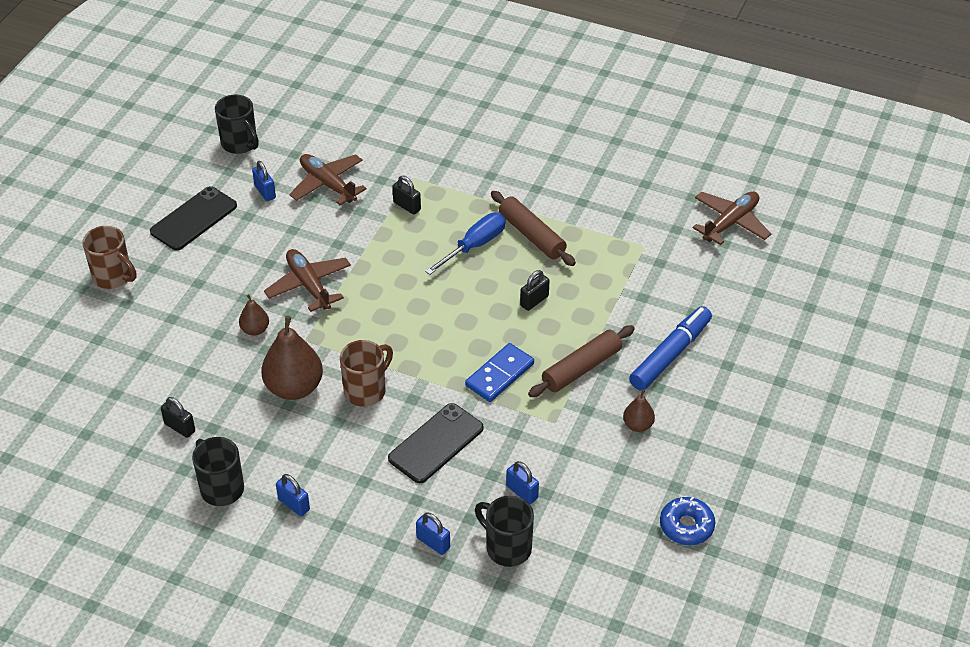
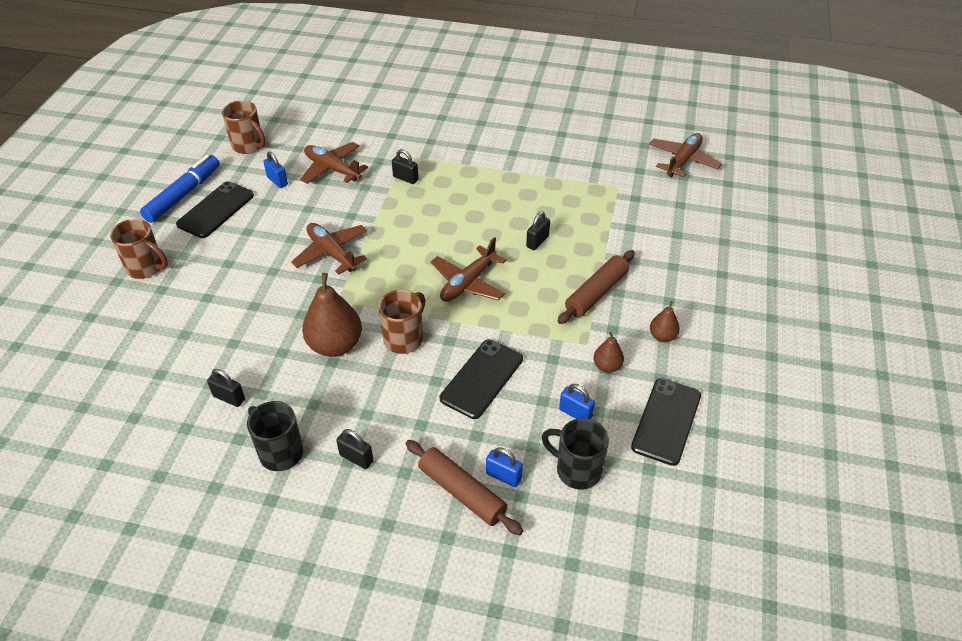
camera: 10 degrees left, 0 degrees up
(240, 144) = (249, 146): black mug -> brown mug
(255, 330) = (288, 297): brown pear -> brown pear (607, 366)
(294, 504) = (356, 458): blue padlock -> black padlock
(447, 338) = (468, 283): none -> brown plane
(474, 245) = (473, 203): blue screwdriver -> none
(500, 375) = (524, 308): blue domino -> none
(532, 235) = (520, 189): brown rolling pin -> brown rolling pin (462, 492)
(612, 513) = (666, 421): none -> black phone
(670, 354) = (670, 271): blue marker -> blue marker (183, 195)
(686, 526) = (738, 423): blue donut -> none

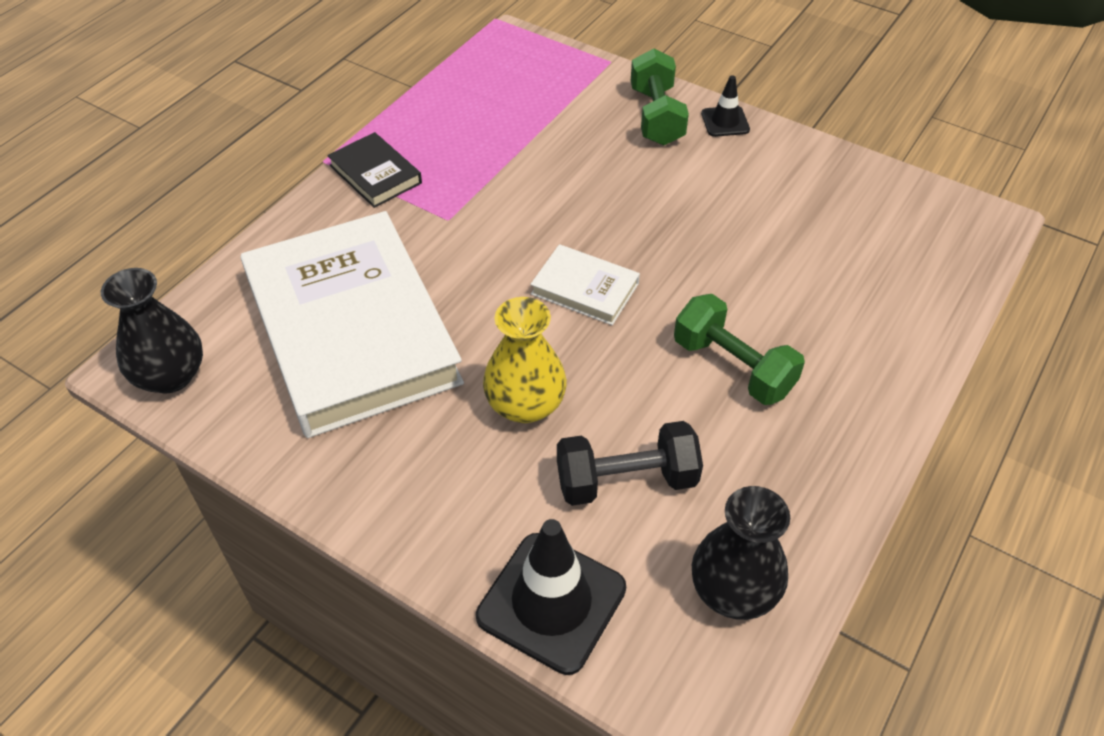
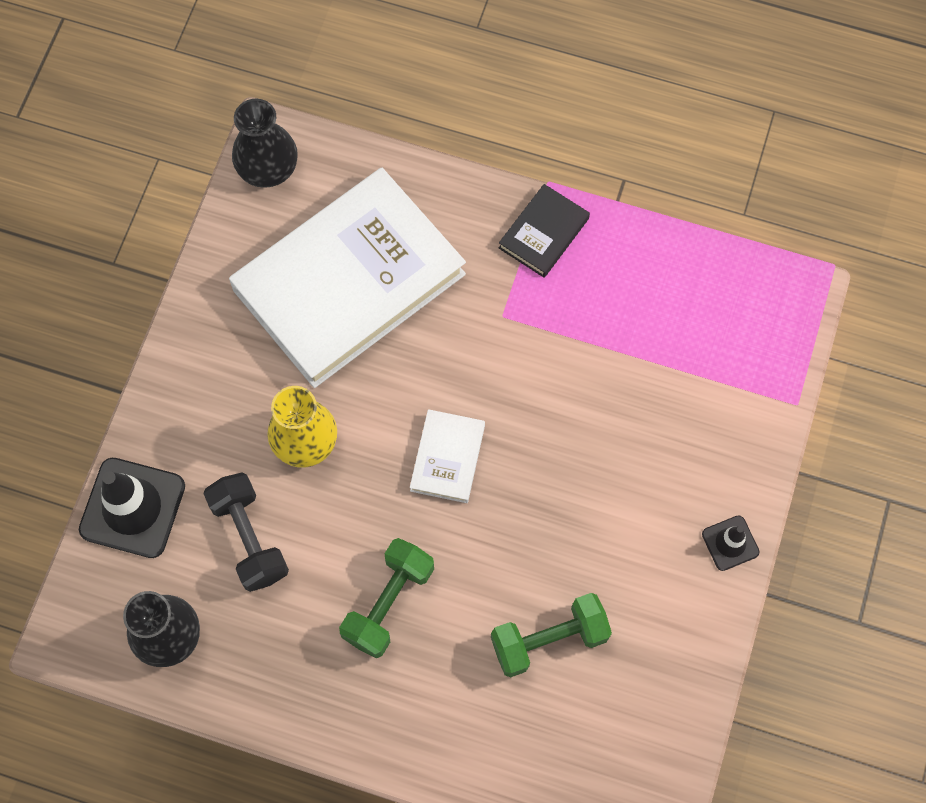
camera: 75 degrees right, 20 degrees up
(656, 116) = (716, 471): green dumbbell -> green dumbbell (549, 640)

EXERCISE DETAILS →
Every line in the data above needs to be given again exactly, pictures aside.

SOLUTION →
camera: 10 degrees left, 0 degrees up
(240, 144) = (249, 146): black mug -> brown mug
(255, 330) = (288, 297): brown pear -> brown pear (607, 366)
(294, 504) = (356, 458): blue padlock -> black padlock
(447, 338) = (468, 283): none -> brown plane
(474, 245) = (473, 203): blue screwdriver -> none
(500, 375) = (524, 308): blue domino -> none
(532, 235) = (520, 189): brown rolling pin -> brown rolling pin (462, 492)
(612, 513) = (666, 421): none -> black phone
(670, 354) = (670, 271): blue marker -> blue marker (183, 195)
(686, 526) = (738, 423): blue donut -> none

camera: 75 degrees right, 20 degrees up
(656, 116) = (716, 471): green dumbbell -> green dumbbell (549, 640)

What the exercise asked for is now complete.